------ Exercise inputs ------
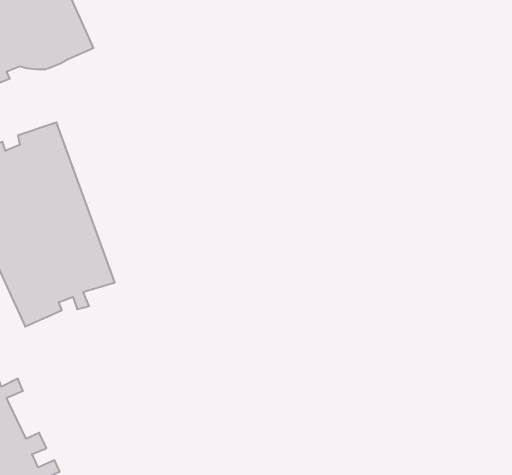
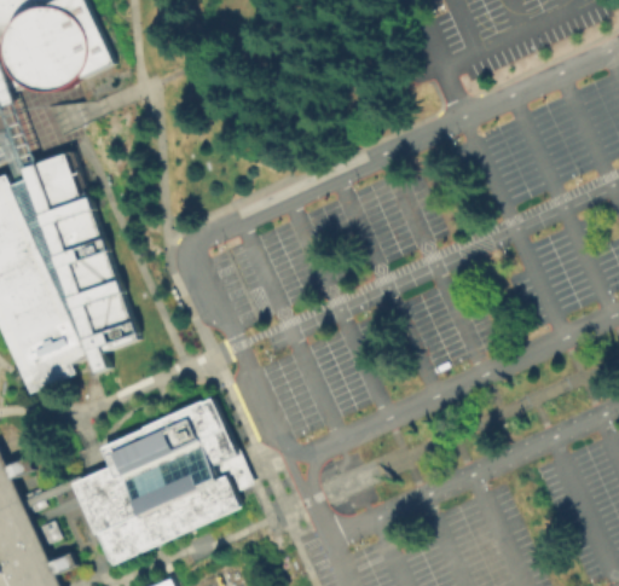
building: none -> [73,399,250,564]

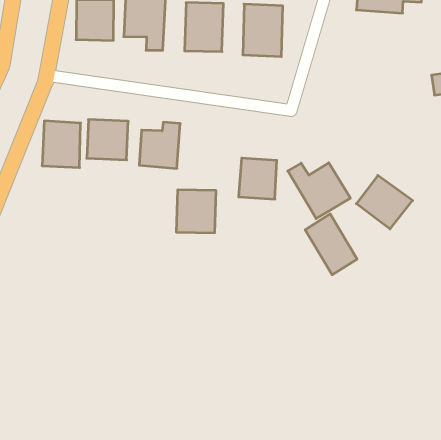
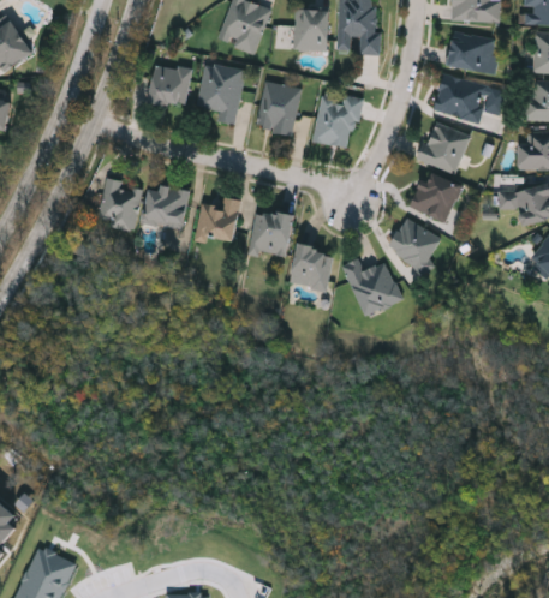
building: none -> [419,122,469,173]
building: none -> [411,171,461,222]
building: [356,175,413,229] -> [387,217,443,273]
building: [176,190,216,233] -> [249,210,294,258]
building: [305,214,357,275] -> none

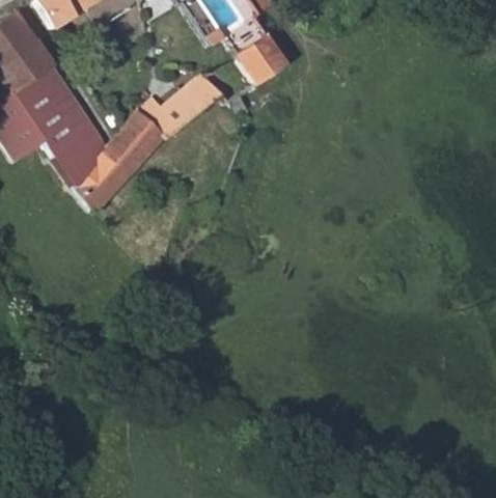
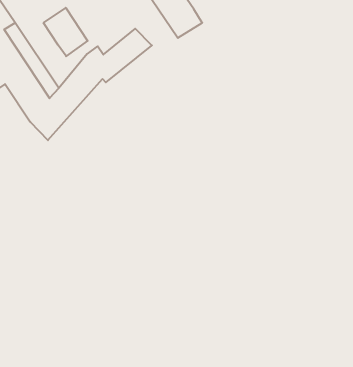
building: none -> [44,8,88,56]

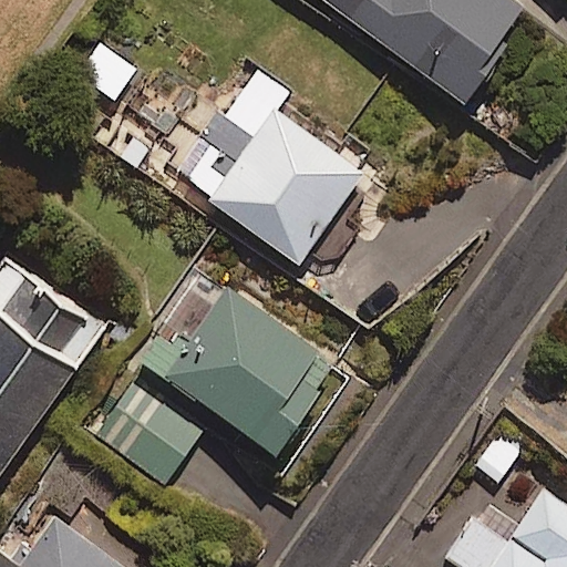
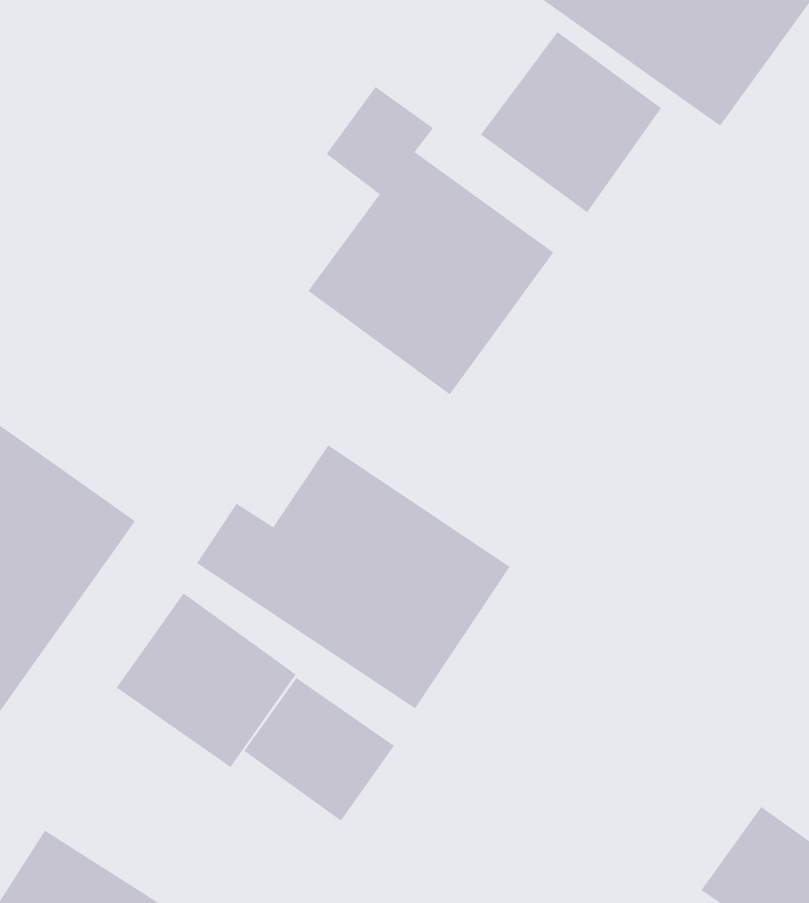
building: none -> [480,31,662,213]
building: none -> [244,677,395,821]

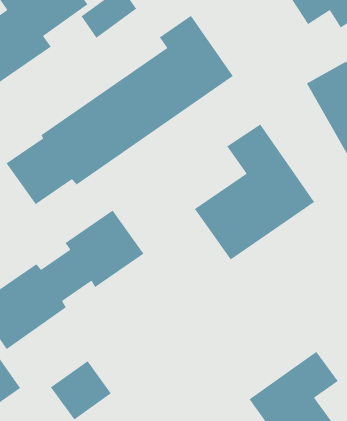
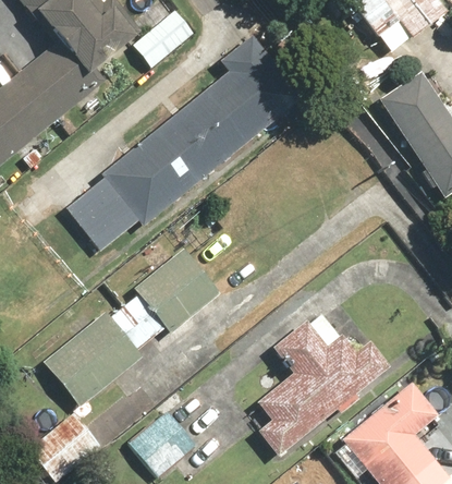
building: [194,123,315,261] -> none
building: none -> [256,315,390,457]

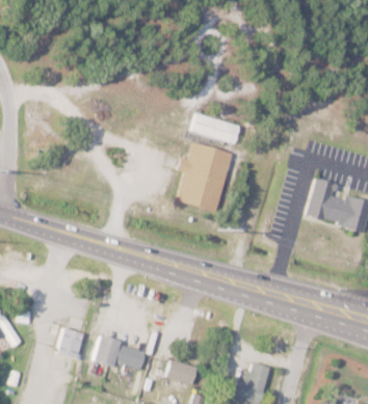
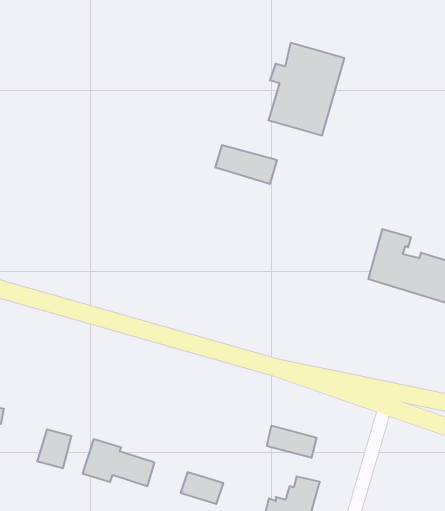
building: [176,142,233,212] -> [268,43,344,135]
building: none -> [267,426,316,458]

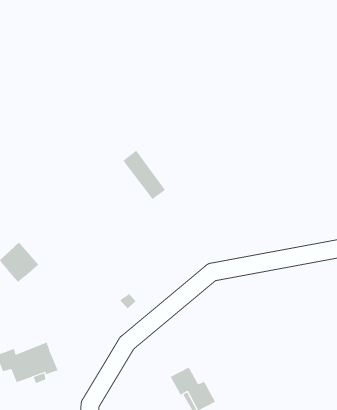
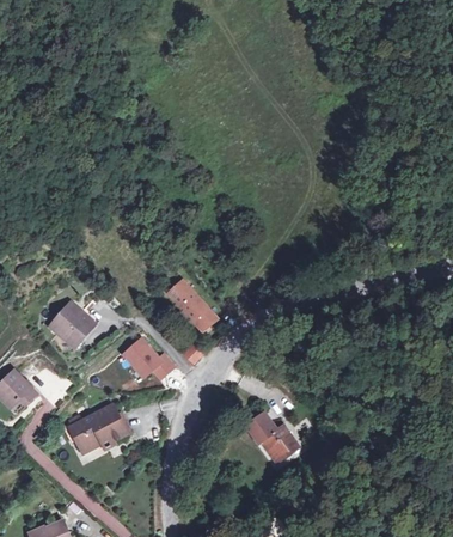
building: [122,150,166,200] -> [167,280,216,330]
building: none -> [121,335,177,380]

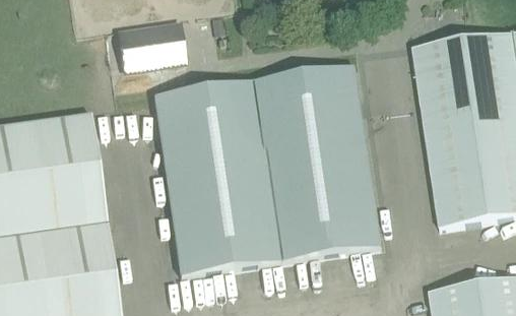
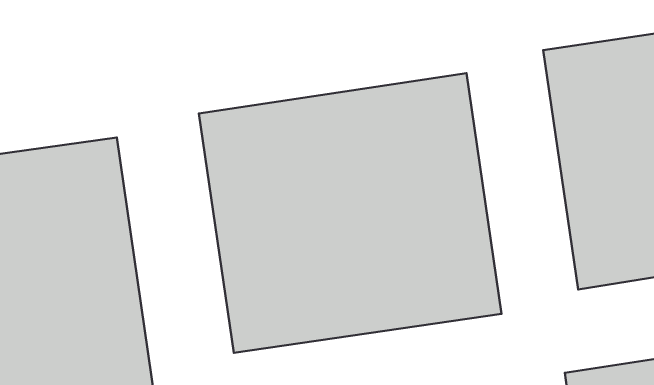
building: [119,22,185,68] -> none

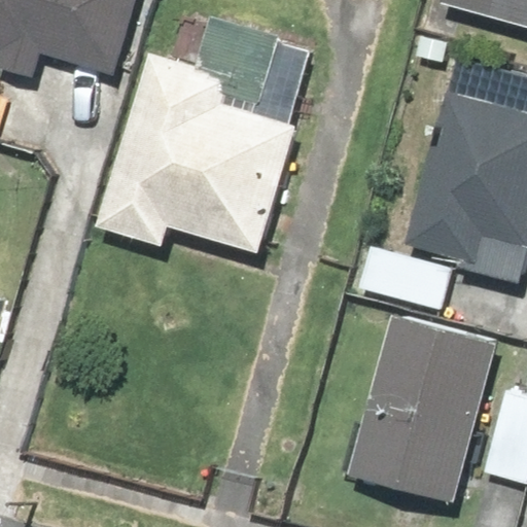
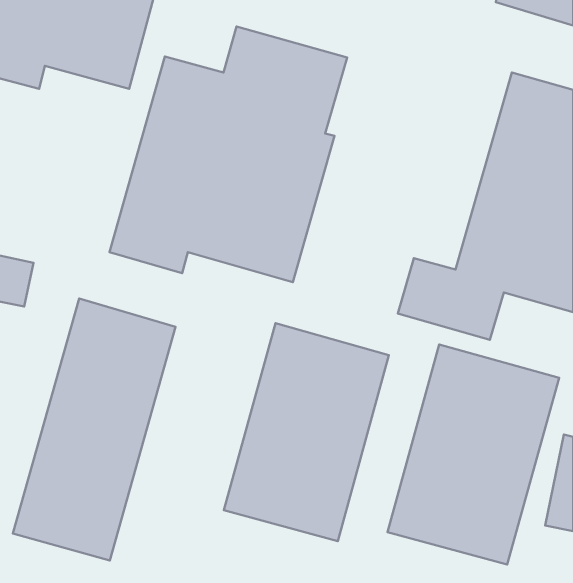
building: none -> [13,299,176,561]
building: none -> [224,323,389,541]

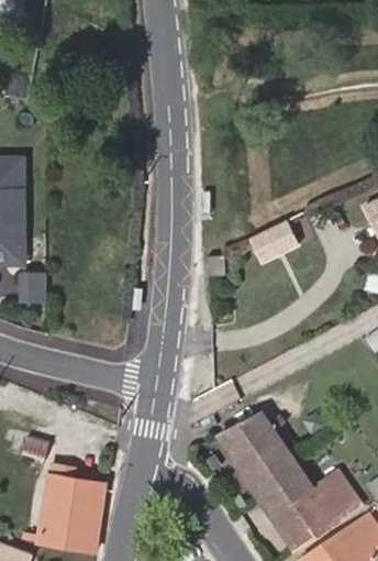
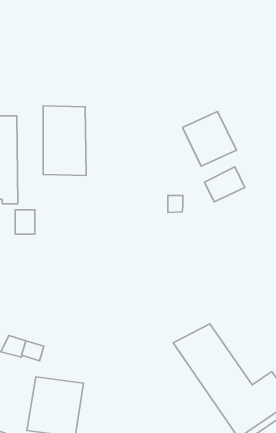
building: none -> [43,106,86,176]
building: none -> [183,112,237,166]

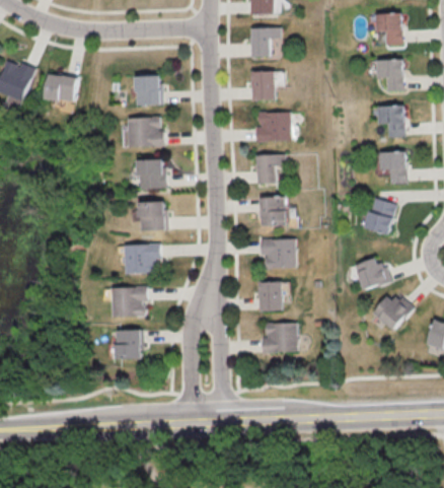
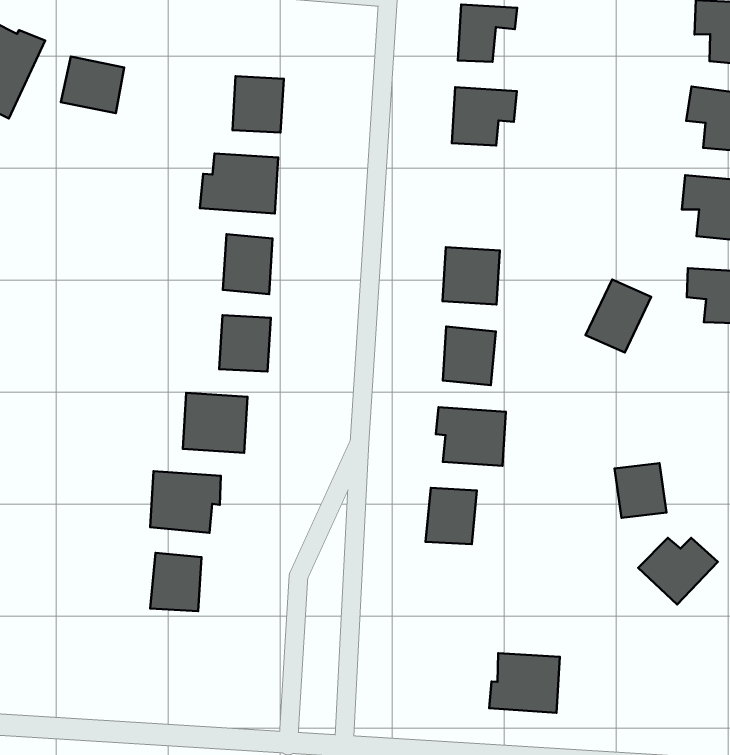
building: [255,112,289,141] -> none
building: [368,198,400,235] -> [586,279,651,352]
building: [263,322,298,352] -> [489,653,560,713]

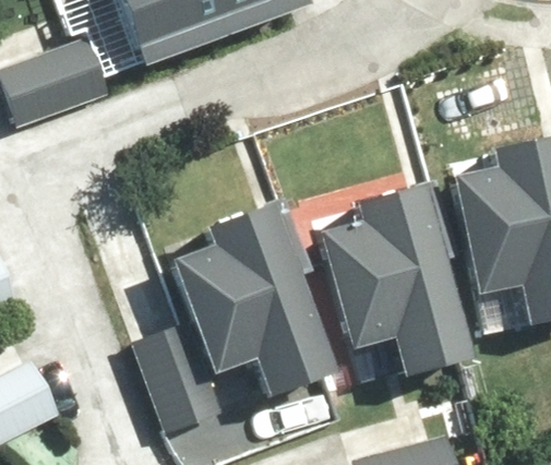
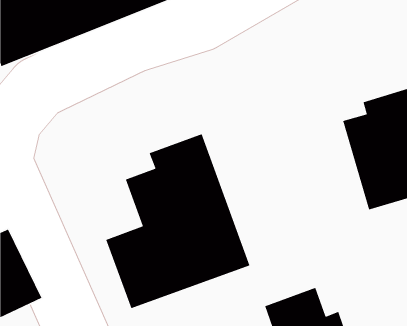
building: [322,186,477,380] -> none

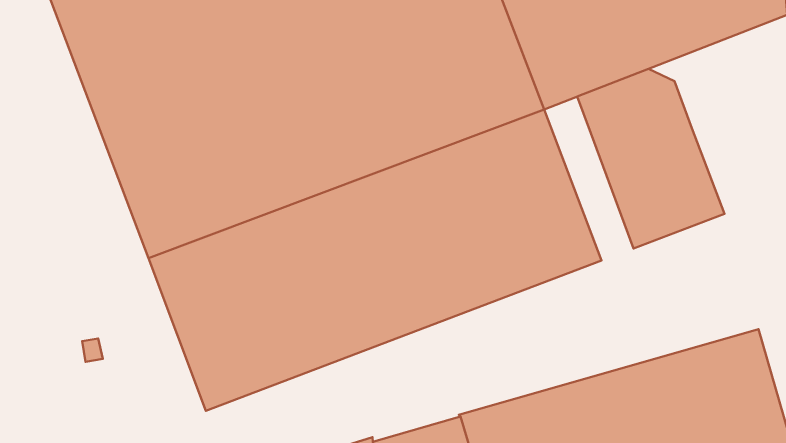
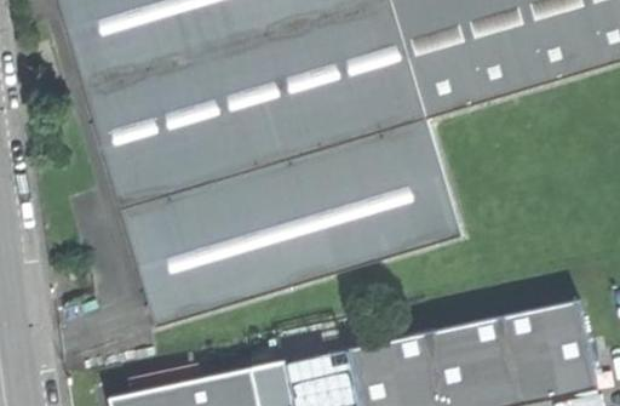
building: [577,69,724,248] -> none

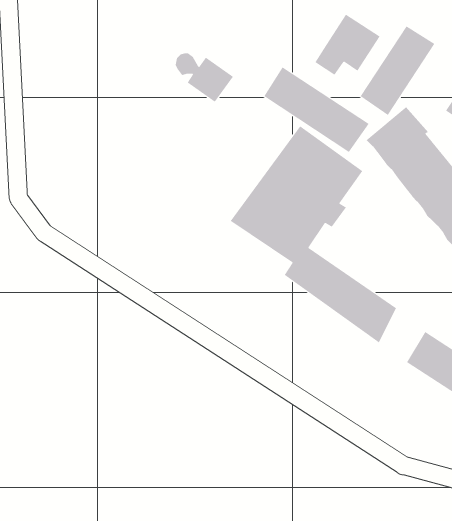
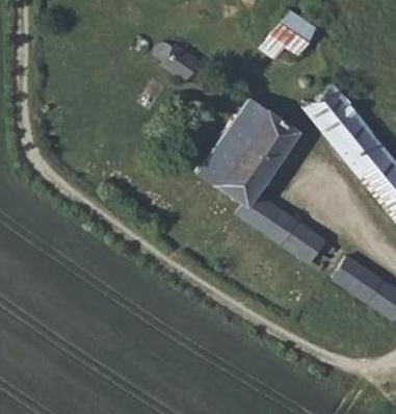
building: [360,26,435,116] -> none
building: [264,67,369,153] -> none

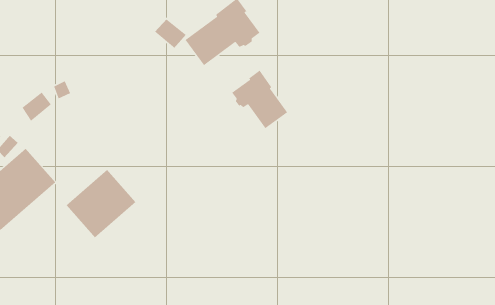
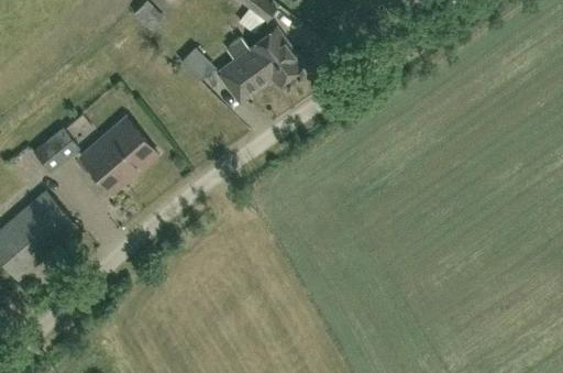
building: [231,69,288,129] -> none
building: [66,169,136,239] -> [79,117,156,193]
------
Exercise instructions.
The answer should contain only the lines from the start of the records above through the line with "building: [263,322,298,352] ->", copied exactly, and no pictures.

Response for this exercise.
building: none -> [73,399,250,564]

building: none -> [419,122,469,173]
building: none -> [411,171,461,222]
building: [356,175,413,229] -> [387,217,443,273]
building: [176,190,216,233] -> [249,210,294,258]
building: [305,214,357,275] -> none

building: none -> [44,8,88,56]

building: none -> [480,31,662,213]
building: none -> [244,677,395,821]

building: [194,123,315,261] -> none
building: none -> [256,315,390,457]

building: [176,142,233,212] -> [268,43,344,135]
building: none -> [267,426,316,458]

building: [122,150,166,200] -> [167,280,216,330]
building: none -> [121,335,177,380]

building: [119,22,185,68] -> none

building: none -> [13,299,176,561]
building: none -> [224,323,389,541]

building: none -> [43,106,86,176]
building: none -> [183,112,237,166]

building: [255,112,289,141] -> none
building: [368,198,400,235] -> [586,279,651,352]
building: [263,322,298,352] -> [489,653,560,713]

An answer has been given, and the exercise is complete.